▶ _What is expected_
Omit every picture. Return all other data as it stands.
━━━
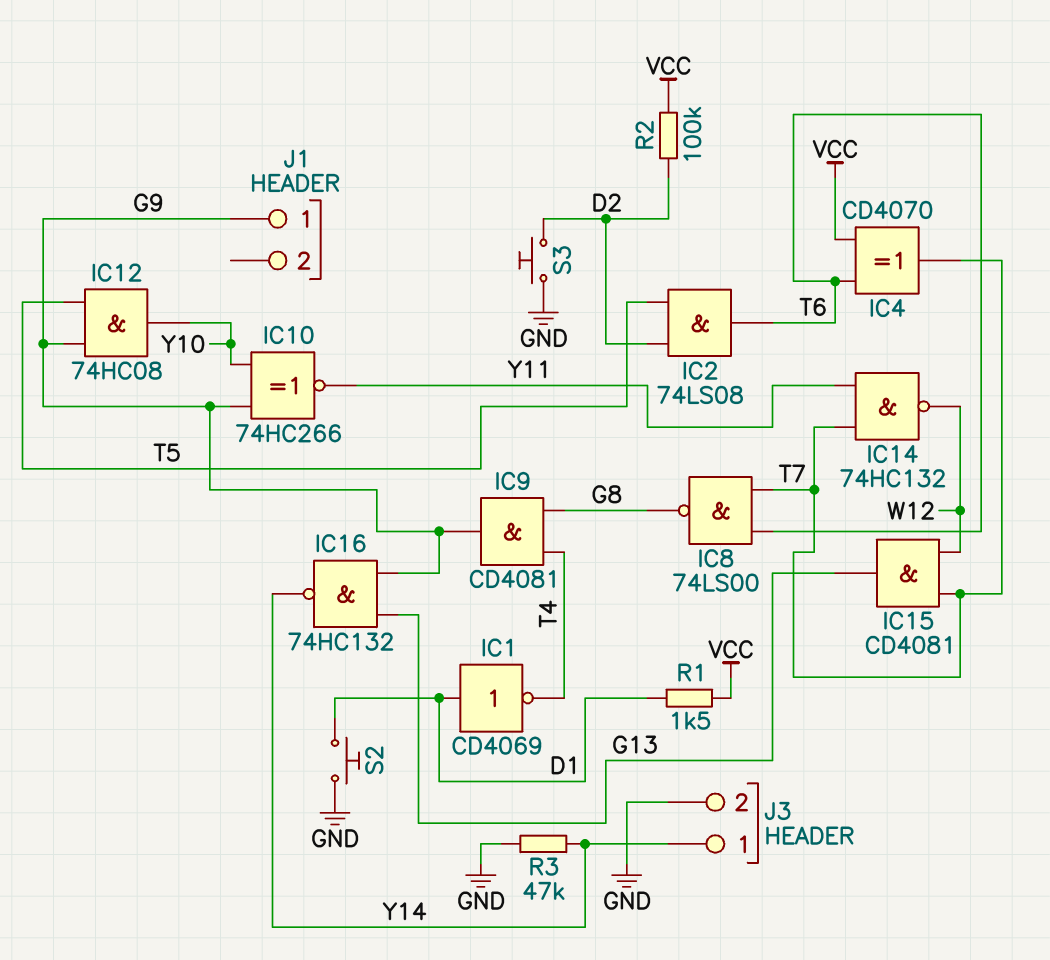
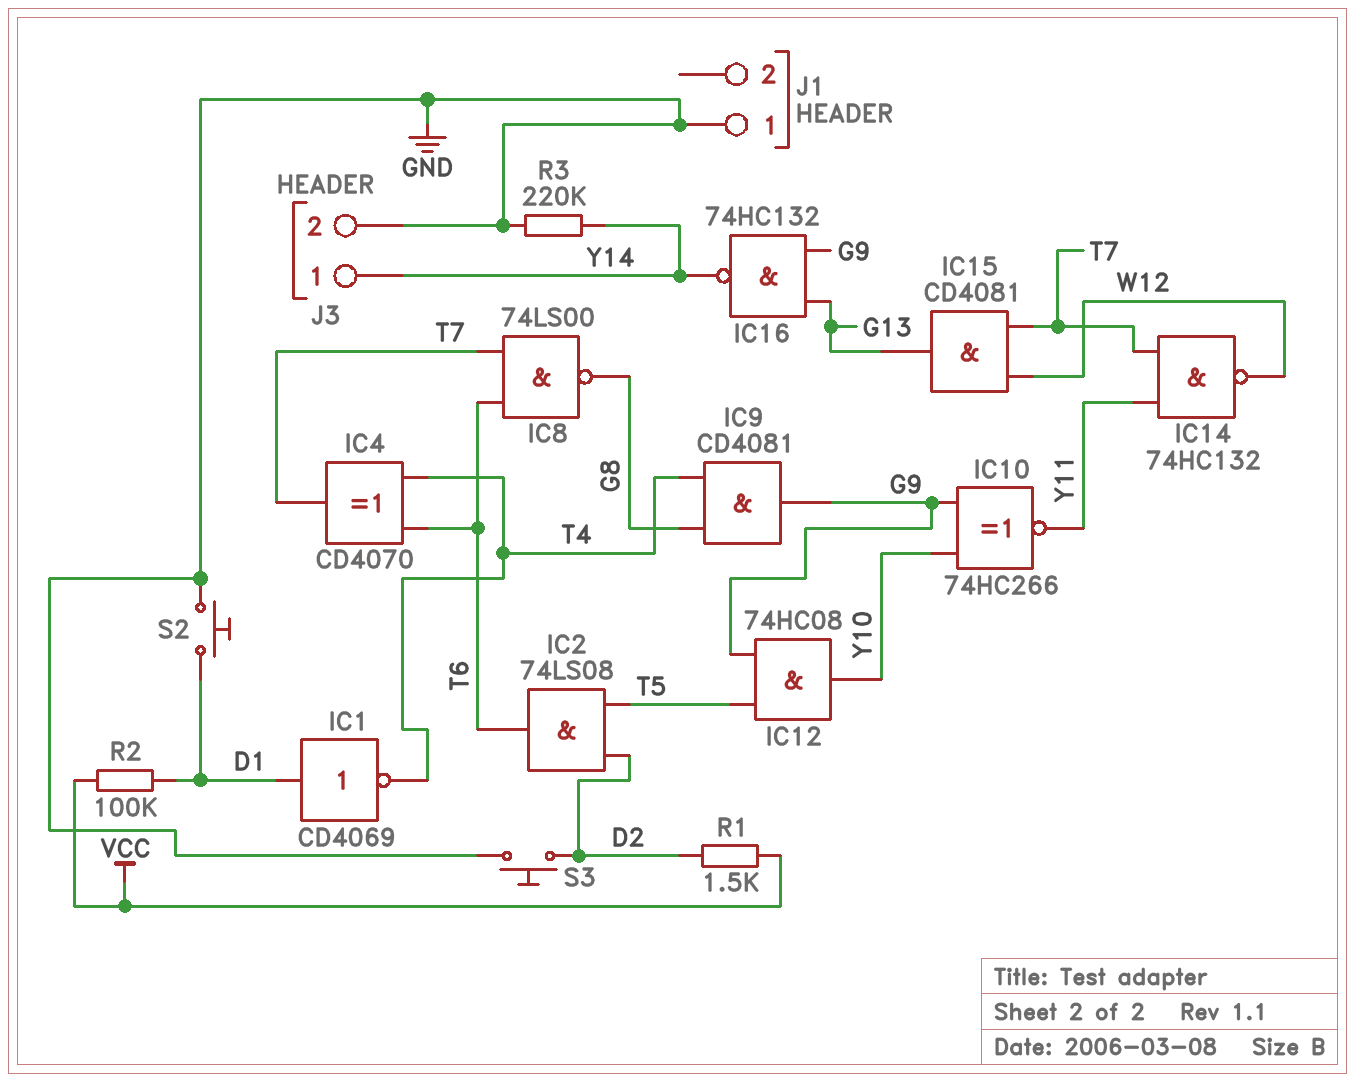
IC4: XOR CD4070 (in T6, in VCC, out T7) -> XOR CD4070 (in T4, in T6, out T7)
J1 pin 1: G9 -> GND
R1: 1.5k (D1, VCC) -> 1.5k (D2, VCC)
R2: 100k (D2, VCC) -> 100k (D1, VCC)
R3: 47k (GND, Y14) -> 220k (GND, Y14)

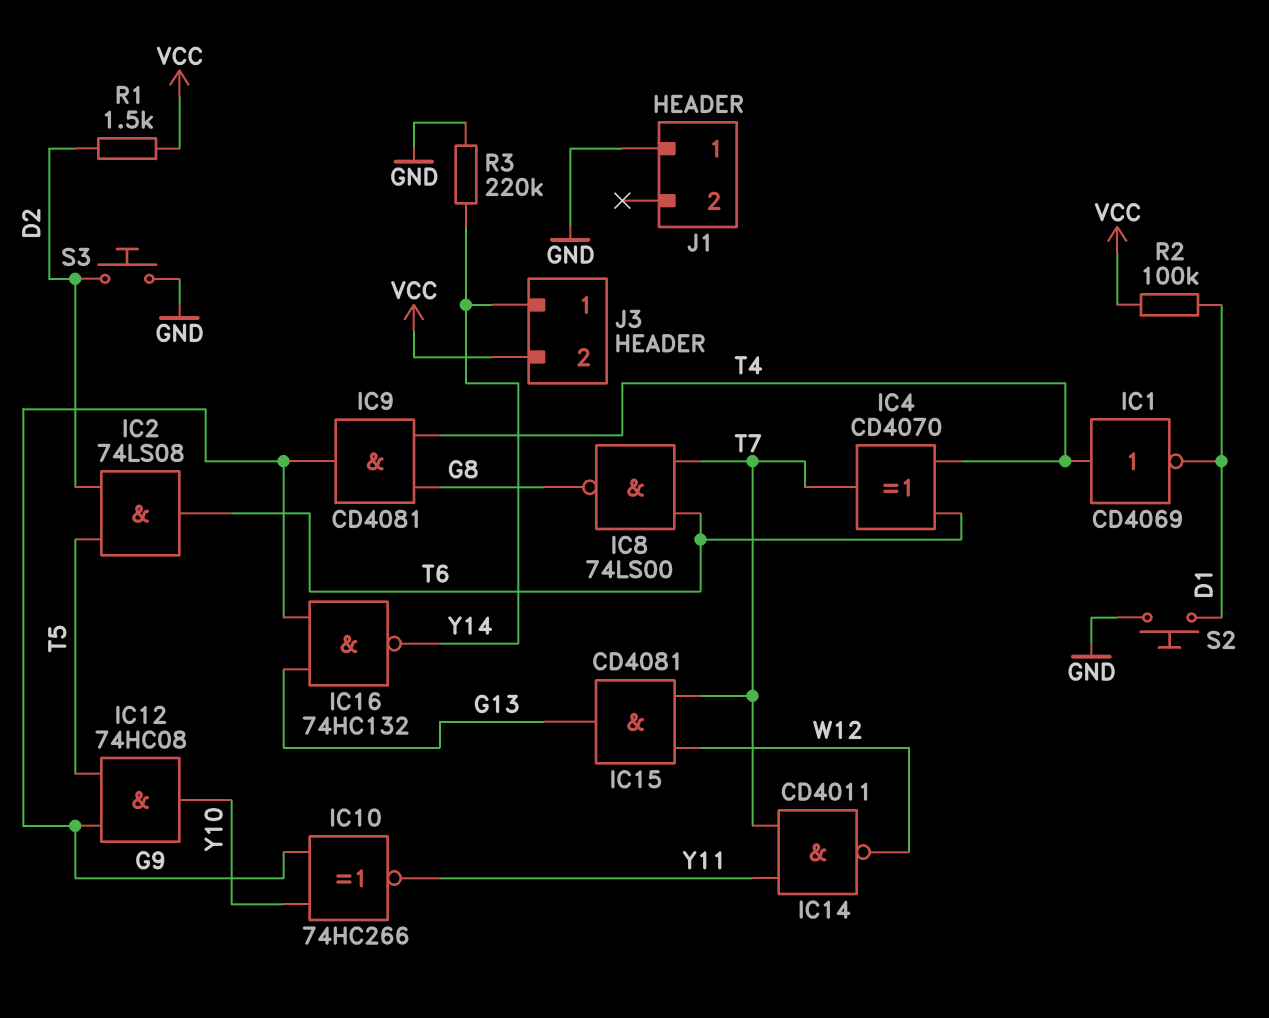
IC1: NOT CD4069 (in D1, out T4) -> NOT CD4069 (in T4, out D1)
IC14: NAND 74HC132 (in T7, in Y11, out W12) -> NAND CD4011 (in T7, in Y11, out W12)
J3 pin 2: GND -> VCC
━━━
▶ _Reply_
IC4: XOR CD4070 (in T6, in VCC, out T7) -> XOR CD4070 (in T4, in T6, out T7)
J1 pin 1: G9 -> GND
R1: 1.5k (D1, VCC) -> 1.5k (D2, VCC)
R2: 100k (D2, VCC) -> 100k (D1, VCC)
R3: 47k (GND, Y14) -> 220k (GND, Y14)

IC1: NOT CD4069 (in D1, out T4) -> NOT CD4069 (in T4, out D1)
IC14: NAND 74HC132 (in T7, in Y11, out W12) -> NAND CD4011 (in T7, in Y11, out W12)
J3 pin 2: GND -> VCC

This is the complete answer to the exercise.